Segment Open

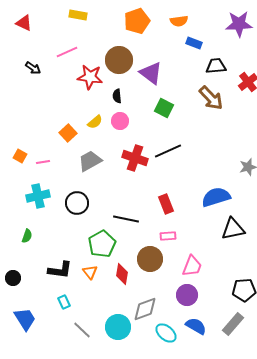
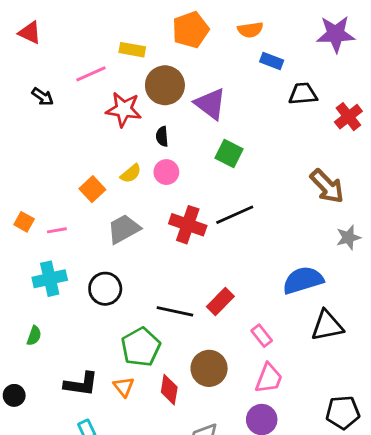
yellow rectangle: (78, 15) -> (132, 50), moved
brown arrow: (211, 98) -> (327, 186), moved
red rectangle: (166, 204) -> (220, 301), moved, turned 66
pink rectangle: (168, 236) -> (262, 336), moved, turned 56

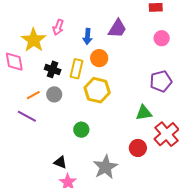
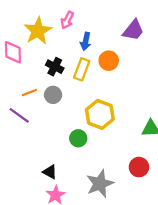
blue arrow: (88, 36) -> (86, 41), moved
yellow hexagon: (97, 90) -> (100, 114), moved

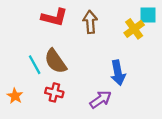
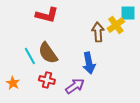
brown arrow: (90, 22) -> (98, 32), moved
blue arrow: (118, 73) -> (89, 63), moved
purple arrow: (101, 99) -> (75, 86), moved

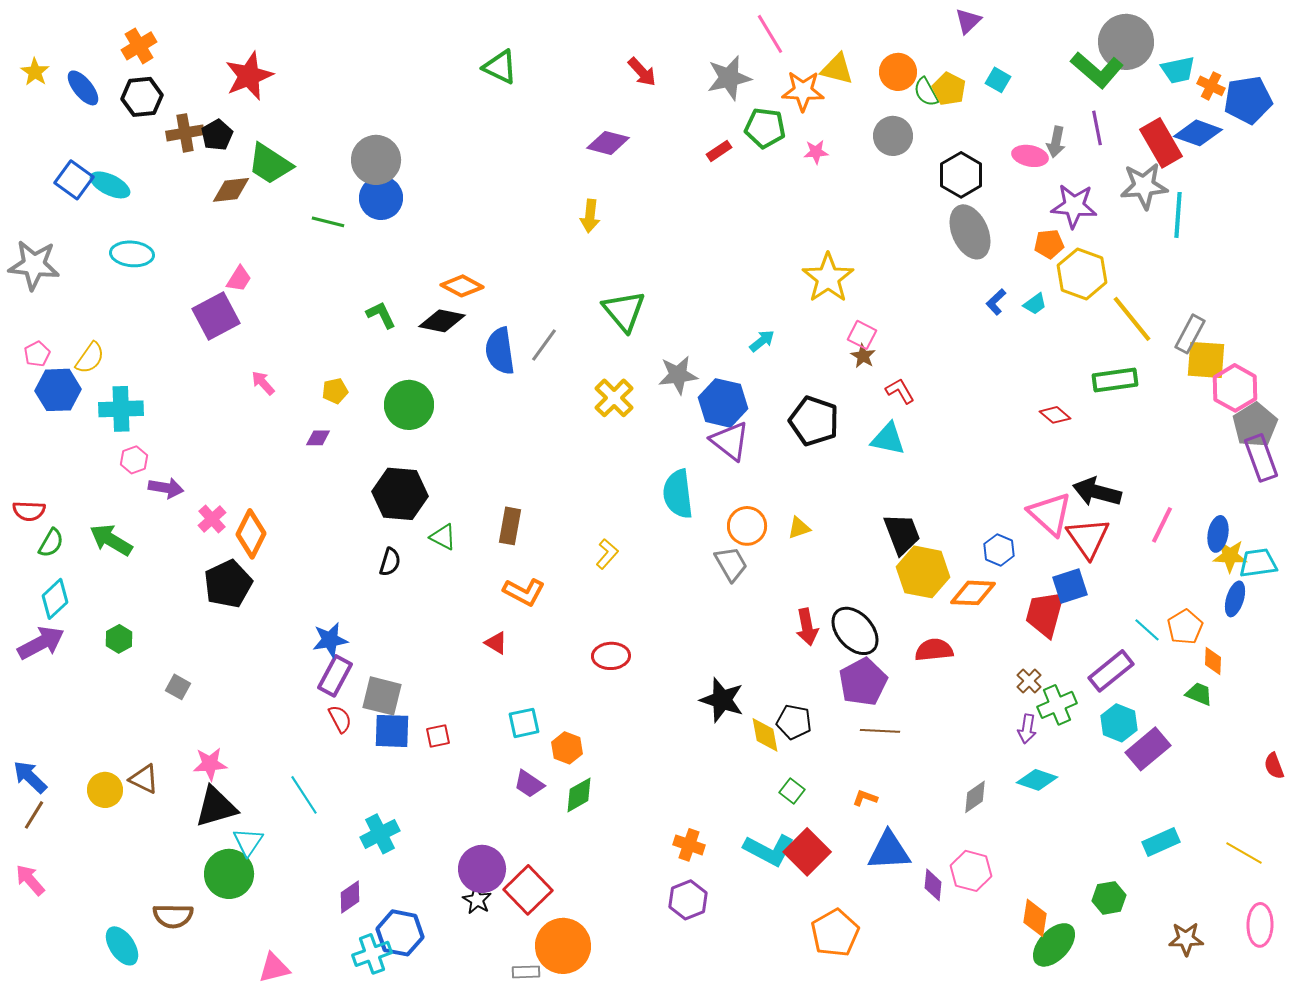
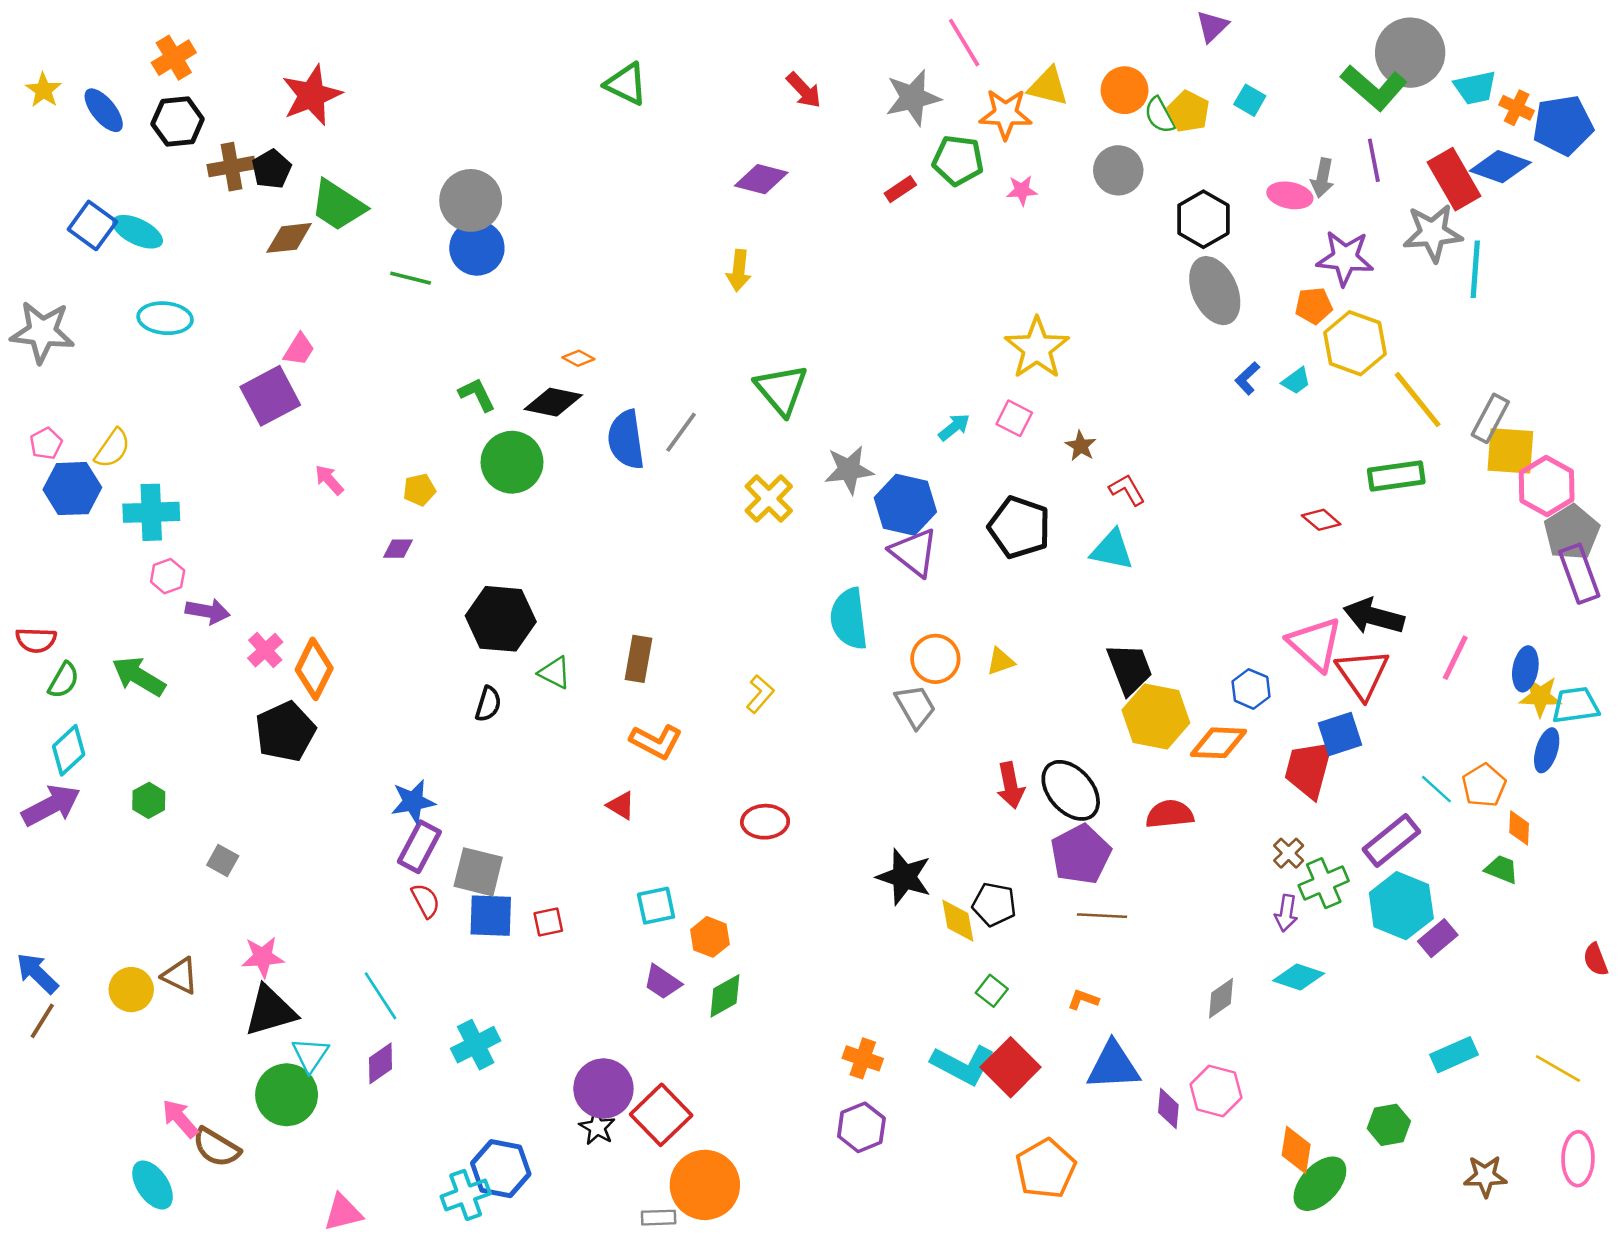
orange diamond: (462, 286) -> (578, 358), size x0.6
pink square: (862, 335) -> (1014, 418), moved
green circle: (409, 405) -> (512, 462), moved
cyan hexagon: (1119, 723) -> (1401, 906), size x1.4
purple rectangle: (1148, 749) -> (1438, 938), size x0.7
pink arrow: (30, 880) -> (180, 1119), moved
purple diamond: (350, 897) -> (380, 1063), moved
brown semicircle: (173, 916) -> (216, 1147), turned 30

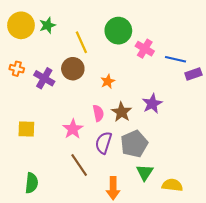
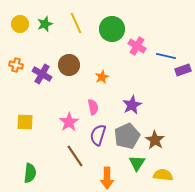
yellow circle: (21, 25) -> (20, 24), size x0.7
yellow line: (81, 42) -> (76, 23), moved
purple star: (152, 104) -> (132, 105), moved
brown star: (122, 112) -> (155, 140), moved

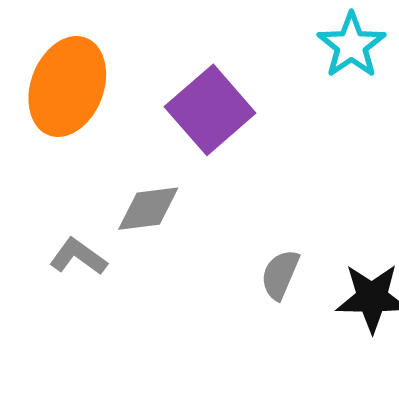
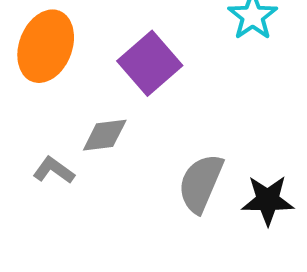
gray semicircle: (280, 275) -> (201, 183), size x1.6

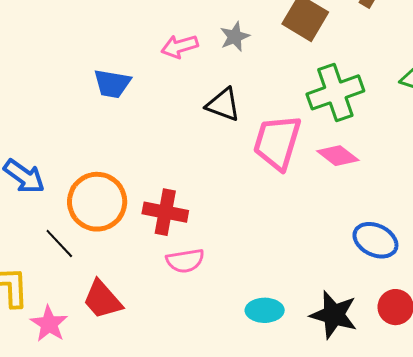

Segment Closed

- **WHAT YOU ARE ASKED TO DO**
Where a line of the entries contains the word "hexagon", copy that line.

- **EXPECTED ANSWER**
yellow hexagon: (97, 90) -> (100, 114), moved
cyan hexagon: (1119, 723) -> (1401, 906), size x1.4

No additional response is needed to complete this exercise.